▸ **What to produce**
Gather every line from the entries below that contains the string "italic". Case counts, so match uppercase and lowercase letters precisely.

:: Dataset rows ::

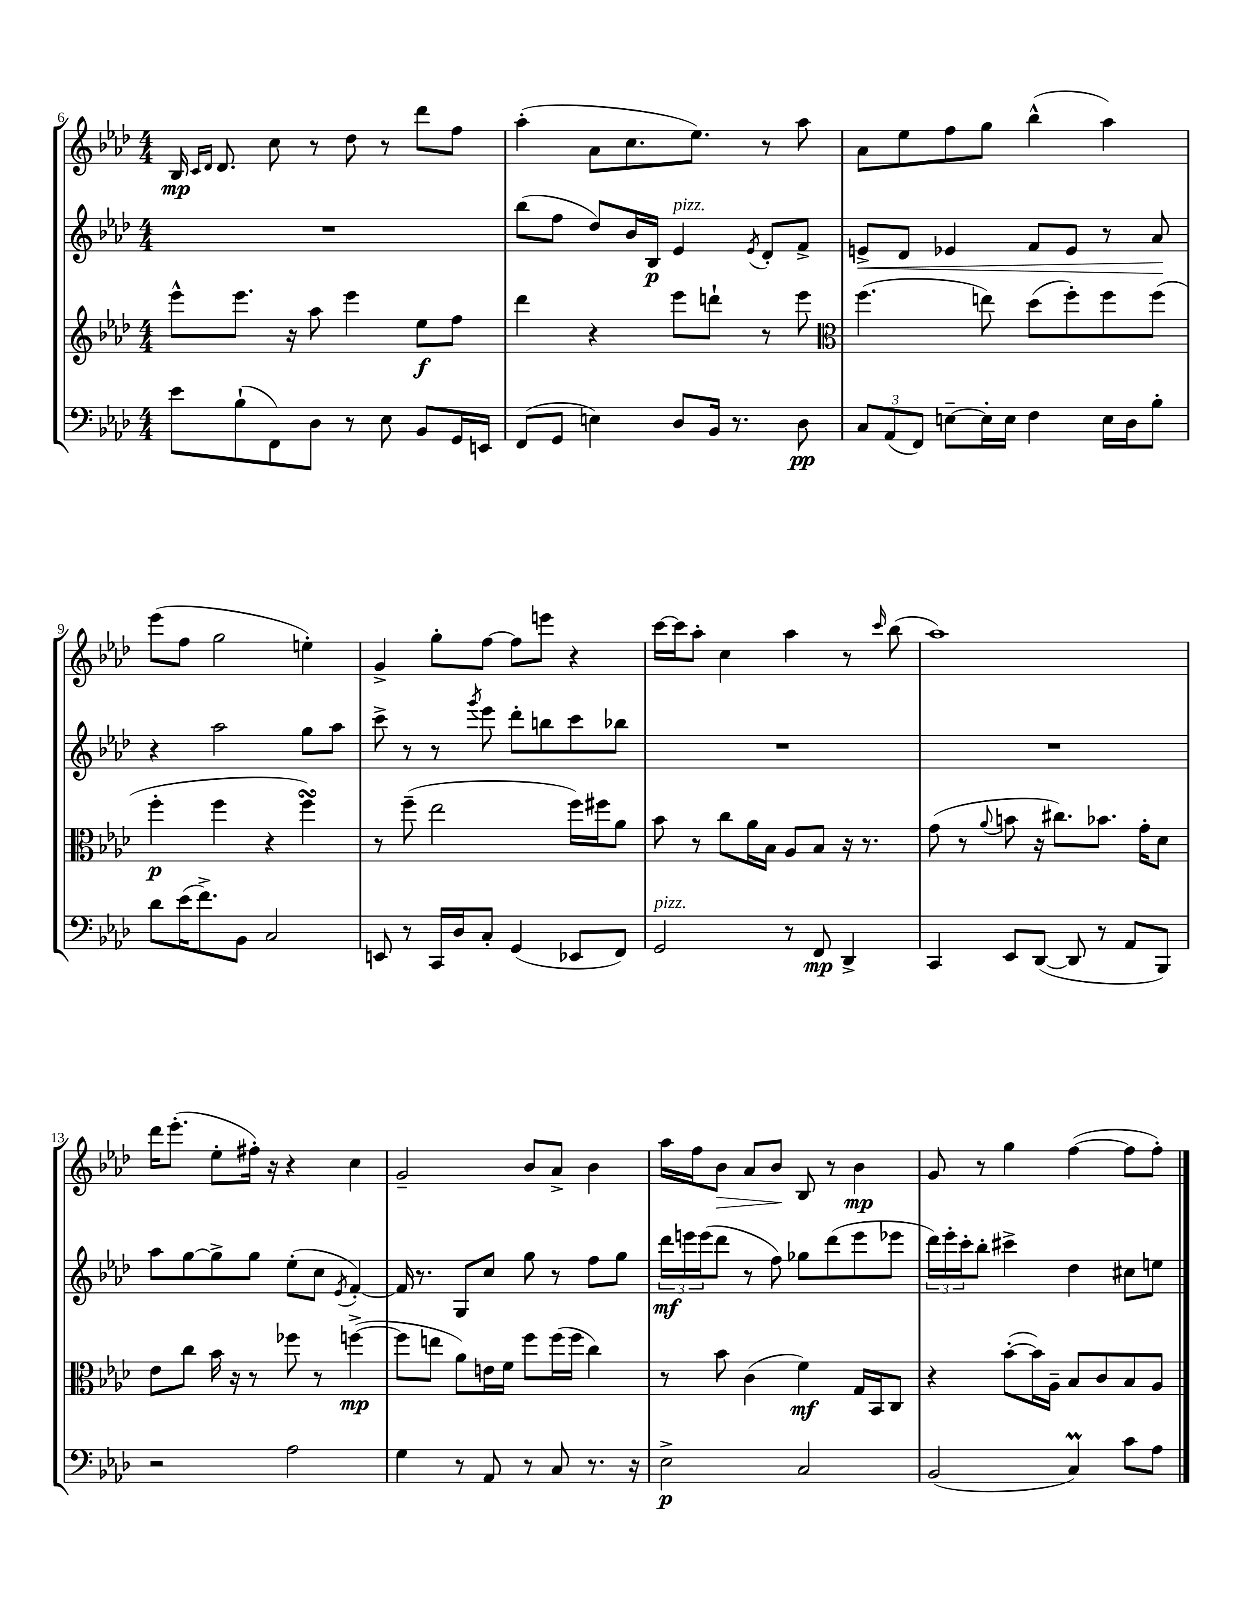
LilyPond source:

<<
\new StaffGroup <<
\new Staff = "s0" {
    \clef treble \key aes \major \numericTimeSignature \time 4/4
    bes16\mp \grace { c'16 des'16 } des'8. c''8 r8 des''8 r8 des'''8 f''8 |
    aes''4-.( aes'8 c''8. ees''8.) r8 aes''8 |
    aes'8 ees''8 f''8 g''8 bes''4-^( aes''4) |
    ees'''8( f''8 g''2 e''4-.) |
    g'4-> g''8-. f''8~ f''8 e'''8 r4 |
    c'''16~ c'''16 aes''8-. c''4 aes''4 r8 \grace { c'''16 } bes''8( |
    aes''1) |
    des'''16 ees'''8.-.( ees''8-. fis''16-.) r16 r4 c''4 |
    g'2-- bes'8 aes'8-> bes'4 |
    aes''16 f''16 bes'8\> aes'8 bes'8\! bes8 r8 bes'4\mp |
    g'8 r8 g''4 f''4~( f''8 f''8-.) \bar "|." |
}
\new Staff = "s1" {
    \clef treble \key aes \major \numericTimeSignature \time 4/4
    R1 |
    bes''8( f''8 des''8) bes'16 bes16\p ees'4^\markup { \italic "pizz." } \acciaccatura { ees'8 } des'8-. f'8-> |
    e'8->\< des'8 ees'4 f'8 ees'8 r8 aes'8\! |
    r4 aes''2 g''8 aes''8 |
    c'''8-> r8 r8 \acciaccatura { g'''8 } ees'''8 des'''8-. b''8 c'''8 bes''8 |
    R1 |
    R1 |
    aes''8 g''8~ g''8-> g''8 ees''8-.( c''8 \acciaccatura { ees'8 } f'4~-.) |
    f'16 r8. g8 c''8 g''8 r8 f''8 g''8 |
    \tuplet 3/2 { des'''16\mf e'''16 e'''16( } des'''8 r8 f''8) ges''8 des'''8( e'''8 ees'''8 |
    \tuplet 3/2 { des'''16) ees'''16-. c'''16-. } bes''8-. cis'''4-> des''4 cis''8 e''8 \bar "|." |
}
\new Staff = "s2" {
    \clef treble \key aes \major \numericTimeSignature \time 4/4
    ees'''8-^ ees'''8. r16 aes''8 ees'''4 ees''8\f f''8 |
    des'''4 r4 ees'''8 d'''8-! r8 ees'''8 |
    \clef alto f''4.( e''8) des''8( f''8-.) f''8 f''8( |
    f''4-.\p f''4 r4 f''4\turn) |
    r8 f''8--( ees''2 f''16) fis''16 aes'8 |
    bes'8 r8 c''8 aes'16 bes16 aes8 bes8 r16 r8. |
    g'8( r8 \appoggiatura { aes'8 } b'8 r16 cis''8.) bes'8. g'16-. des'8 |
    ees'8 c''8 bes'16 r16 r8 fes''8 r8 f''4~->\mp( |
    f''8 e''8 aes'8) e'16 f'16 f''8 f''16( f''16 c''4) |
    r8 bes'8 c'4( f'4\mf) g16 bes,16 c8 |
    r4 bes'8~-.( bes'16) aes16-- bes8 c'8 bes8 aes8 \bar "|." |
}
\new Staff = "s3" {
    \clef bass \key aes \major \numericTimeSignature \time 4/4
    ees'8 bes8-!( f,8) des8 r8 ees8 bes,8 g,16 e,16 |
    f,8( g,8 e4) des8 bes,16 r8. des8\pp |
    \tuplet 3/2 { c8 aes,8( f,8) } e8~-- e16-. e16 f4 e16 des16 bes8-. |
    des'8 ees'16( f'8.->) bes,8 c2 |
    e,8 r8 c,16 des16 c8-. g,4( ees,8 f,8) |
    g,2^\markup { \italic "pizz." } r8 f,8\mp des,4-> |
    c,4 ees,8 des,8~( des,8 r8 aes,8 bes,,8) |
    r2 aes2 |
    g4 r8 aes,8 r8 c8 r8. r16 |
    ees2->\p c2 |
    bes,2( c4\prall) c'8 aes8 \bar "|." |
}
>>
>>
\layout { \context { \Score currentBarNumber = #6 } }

:::
:: Dataset rows ::

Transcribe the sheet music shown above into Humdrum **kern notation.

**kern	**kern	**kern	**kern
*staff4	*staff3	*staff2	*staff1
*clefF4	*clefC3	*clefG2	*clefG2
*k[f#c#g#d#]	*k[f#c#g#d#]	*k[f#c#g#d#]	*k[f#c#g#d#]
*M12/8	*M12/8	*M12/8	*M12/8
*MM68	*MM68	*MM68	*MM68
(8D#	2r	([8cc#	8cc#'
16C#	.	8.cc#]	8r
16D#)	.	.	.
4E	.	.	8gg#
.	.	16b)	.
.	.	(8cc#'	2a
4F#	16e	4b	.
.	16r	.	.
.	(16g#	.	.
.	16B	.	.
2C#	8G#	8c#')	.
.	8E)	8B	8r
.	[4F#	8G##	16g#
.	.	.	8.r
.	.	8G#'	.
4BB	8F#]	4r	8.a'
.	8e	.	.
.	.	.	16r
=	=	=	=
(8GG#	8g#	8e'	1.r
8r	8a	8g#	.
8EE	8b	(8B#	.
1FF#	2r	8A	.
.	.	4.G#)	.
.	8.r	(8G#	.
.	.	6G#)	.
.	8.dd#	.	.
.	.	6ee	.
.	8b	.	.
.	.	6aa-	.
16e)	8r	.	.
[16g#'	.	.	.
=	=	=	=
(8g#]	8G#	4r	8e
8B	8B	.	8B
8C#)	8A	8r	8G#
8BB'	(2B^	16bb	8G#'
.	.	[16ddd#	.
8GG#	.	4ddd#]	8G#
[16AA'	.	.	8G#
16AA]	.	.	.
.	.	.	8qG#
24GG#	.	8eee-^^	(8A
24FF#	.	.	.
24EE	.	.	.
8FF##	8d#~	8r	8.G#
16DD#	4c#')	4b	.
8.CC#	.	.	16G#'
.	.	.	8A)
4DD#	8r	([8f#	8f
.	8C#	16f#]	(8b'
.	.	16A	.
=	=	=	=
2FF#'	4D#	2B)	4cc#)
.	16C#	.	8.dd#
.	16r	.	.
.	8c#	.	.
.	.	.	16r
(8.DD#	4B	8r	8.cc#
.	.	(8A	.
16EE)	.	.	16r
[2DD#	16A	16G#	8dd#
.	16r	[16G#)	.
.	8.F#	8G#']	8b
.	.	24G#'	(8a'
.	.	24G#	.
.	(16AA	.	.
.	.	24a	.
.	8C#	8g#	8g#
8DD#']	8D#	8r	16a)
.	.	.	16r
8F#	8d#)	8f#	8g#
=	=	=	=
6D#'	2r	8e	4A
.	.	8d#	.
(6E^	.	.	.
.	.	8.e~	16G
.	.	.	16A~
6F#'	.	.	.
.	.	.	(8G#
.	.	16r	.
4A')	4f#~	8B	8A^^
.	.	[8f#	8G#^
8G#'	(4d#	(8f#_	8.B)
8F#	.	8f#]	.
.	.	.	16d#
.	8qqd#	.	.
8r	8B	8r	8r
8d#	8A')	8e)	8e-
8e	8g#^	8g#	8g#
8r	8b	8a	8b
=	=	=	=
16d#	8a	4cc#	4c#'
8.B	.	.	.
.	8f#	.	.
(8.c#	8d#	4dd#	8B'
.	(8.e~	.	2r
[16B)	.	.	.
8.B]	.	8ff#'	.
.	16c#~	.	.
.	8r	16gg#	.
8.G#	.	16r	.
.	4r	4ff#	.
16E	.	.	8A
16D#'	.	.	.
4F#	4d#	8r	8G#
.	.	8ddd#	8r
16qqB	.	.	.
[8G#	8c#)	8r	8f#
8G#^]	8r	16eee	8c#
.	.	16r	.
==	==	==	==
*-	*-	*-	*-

:::
:: Dataset rows ::

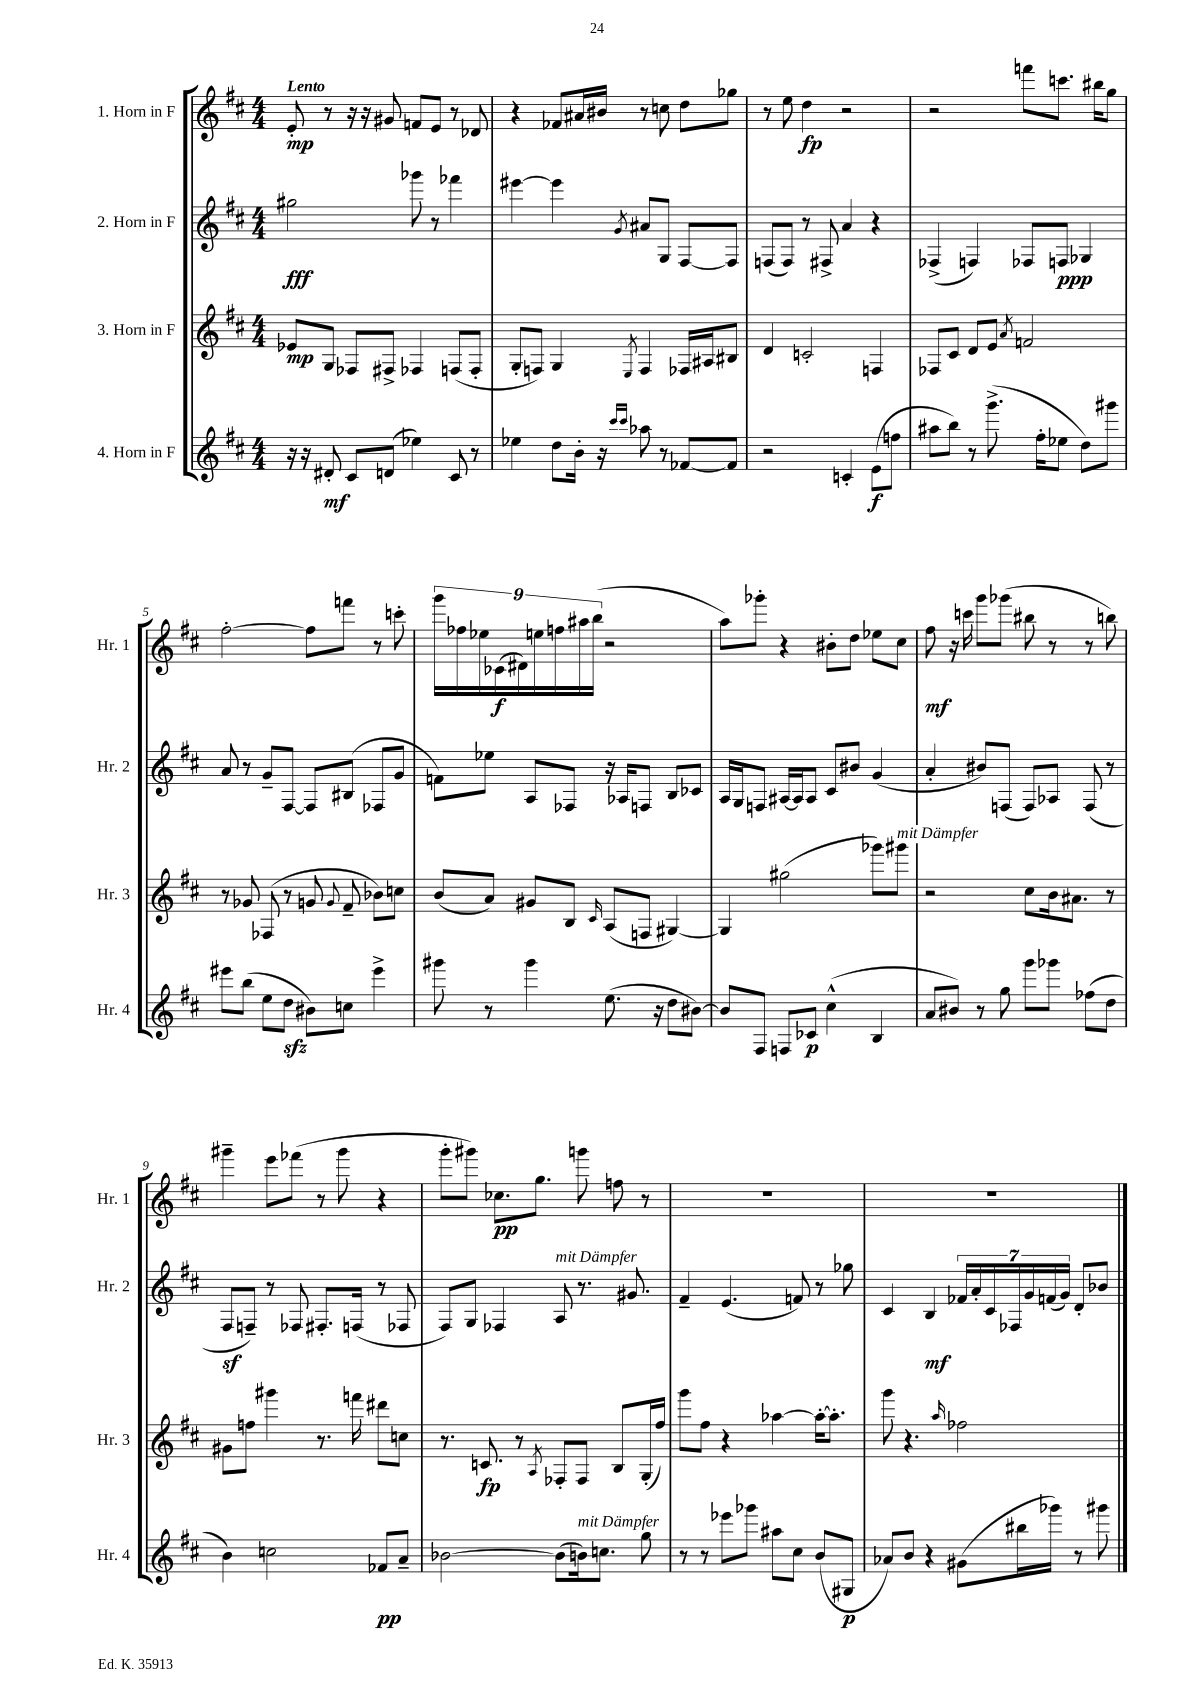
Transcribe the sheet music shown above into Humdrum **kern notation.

:::

▸ **Response**
    bes''8( f''8 des''8) bes'16 bes16\p ees'4^\markup { \italic "pizz." } \acciaccatura { ees'8 } des'8-. f'8-> |
    g,2^\markup { \italic "pizz." } r8 f,8\mp des,4-> |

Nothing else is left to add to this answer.